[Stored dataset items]
━━━

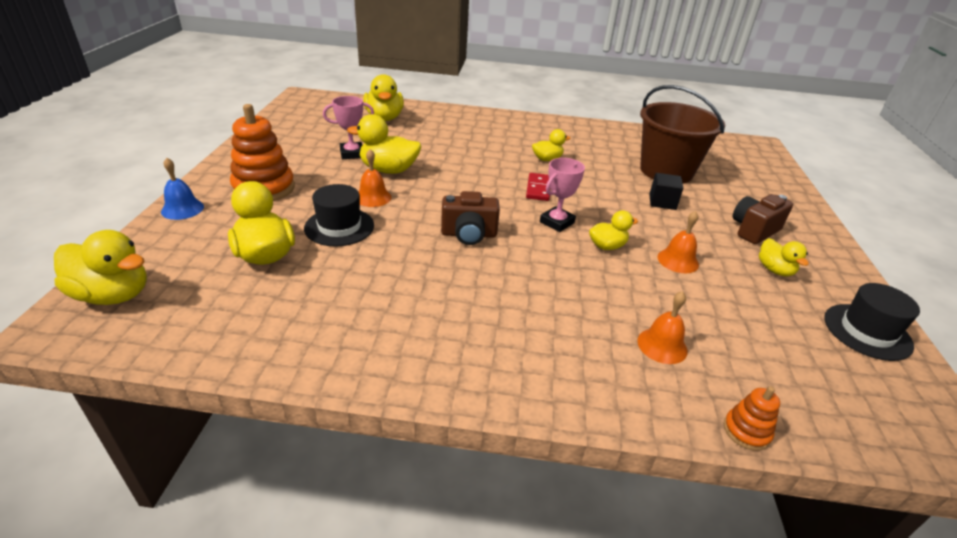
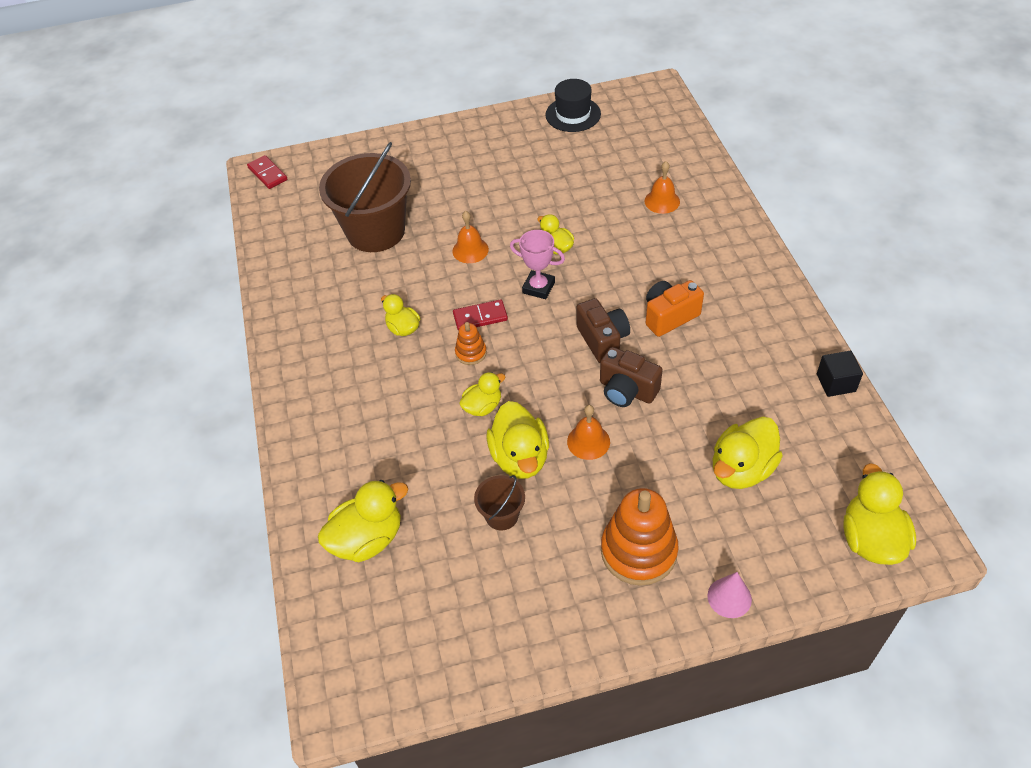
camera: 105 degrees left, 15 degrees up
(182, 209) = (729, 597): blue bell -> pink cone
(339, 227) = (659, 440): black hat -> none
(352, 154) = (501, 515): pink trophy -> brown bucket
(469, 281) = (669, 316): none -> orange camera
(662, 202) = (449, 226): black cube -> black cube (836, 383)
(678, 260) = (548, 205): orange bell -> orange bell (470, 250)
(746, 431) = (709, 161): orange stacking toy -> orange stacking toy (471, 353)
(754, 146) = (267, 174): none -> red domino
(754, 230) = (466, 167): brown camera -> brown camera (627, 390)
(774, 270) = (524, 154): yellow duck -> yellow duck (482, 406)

━━━

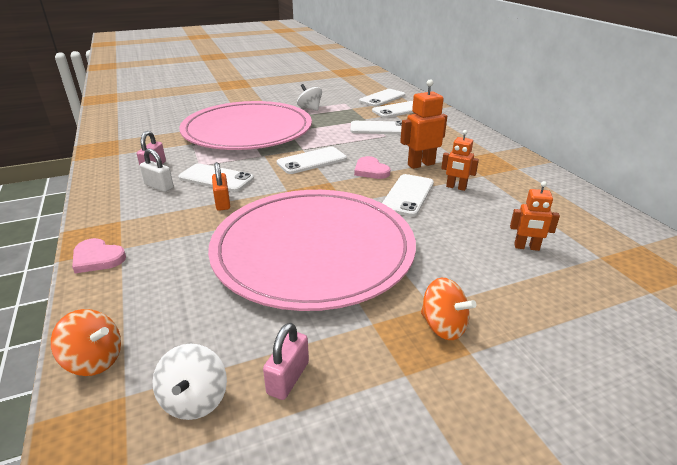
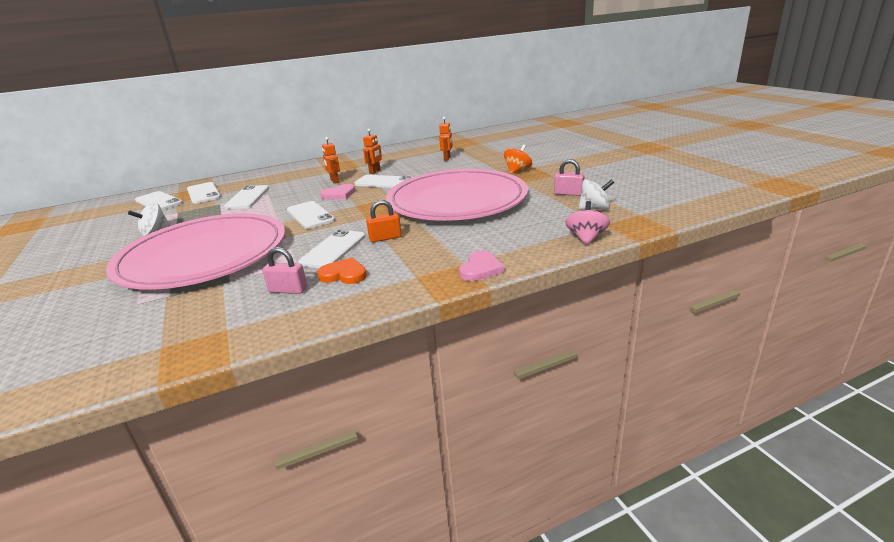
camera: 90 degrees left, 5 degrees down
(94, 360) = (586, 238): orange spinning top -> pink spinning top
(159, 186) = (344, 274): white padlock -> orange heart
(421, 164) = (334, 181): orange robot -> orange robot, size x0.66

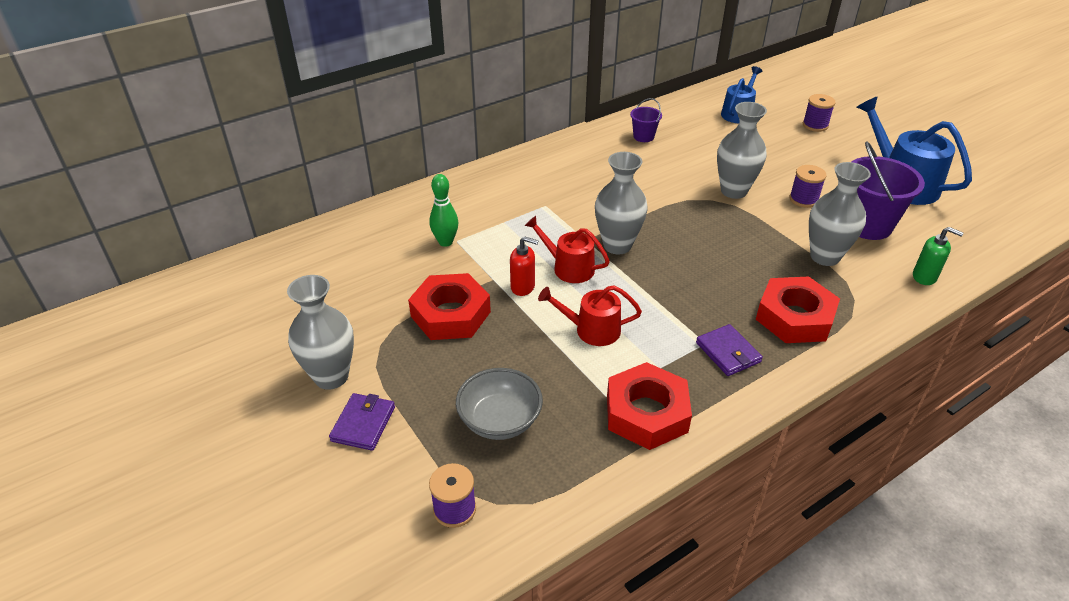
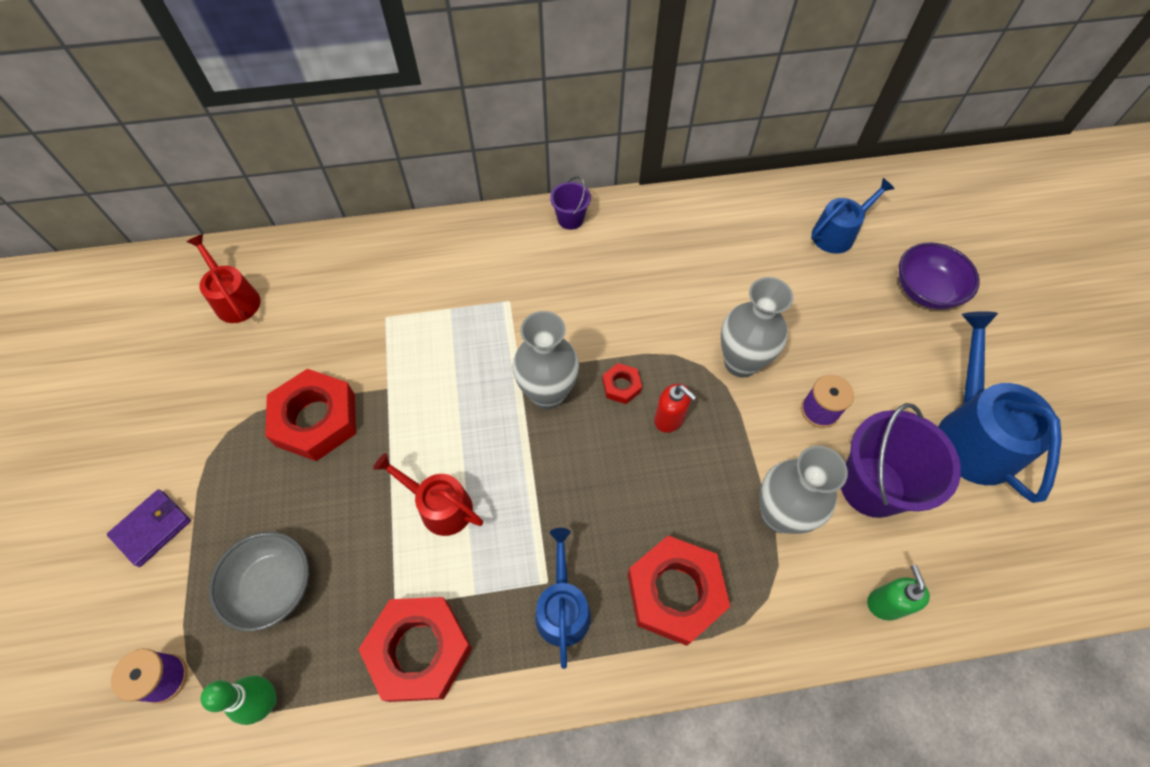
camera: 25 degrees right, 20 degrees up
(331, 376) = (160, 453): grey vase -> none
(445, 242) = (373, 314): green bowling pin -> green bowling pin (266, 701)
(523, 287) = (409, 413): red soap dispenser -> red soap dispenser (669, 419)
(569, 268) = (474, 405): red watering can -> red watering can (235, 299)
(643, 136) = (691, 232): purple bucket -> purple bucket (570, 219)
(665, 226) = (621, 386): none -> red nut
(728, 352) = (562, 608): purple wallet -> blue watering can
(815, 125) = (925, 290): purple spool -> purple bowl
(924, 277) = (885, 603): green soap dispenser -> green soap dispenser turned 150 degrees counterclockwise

━━━

TRY IT ▸ Whichever lines of the records above hold the word "green" should all be copied out.

SOLUTION TO THIS TASK ▸
(445, 242) = (373, 314): green bowling pin -> green bowling pin (266, 701)
(924, 277) = (885, 603): green soap dispenser -> green soap dispenser turned 150 degrees counterclockwise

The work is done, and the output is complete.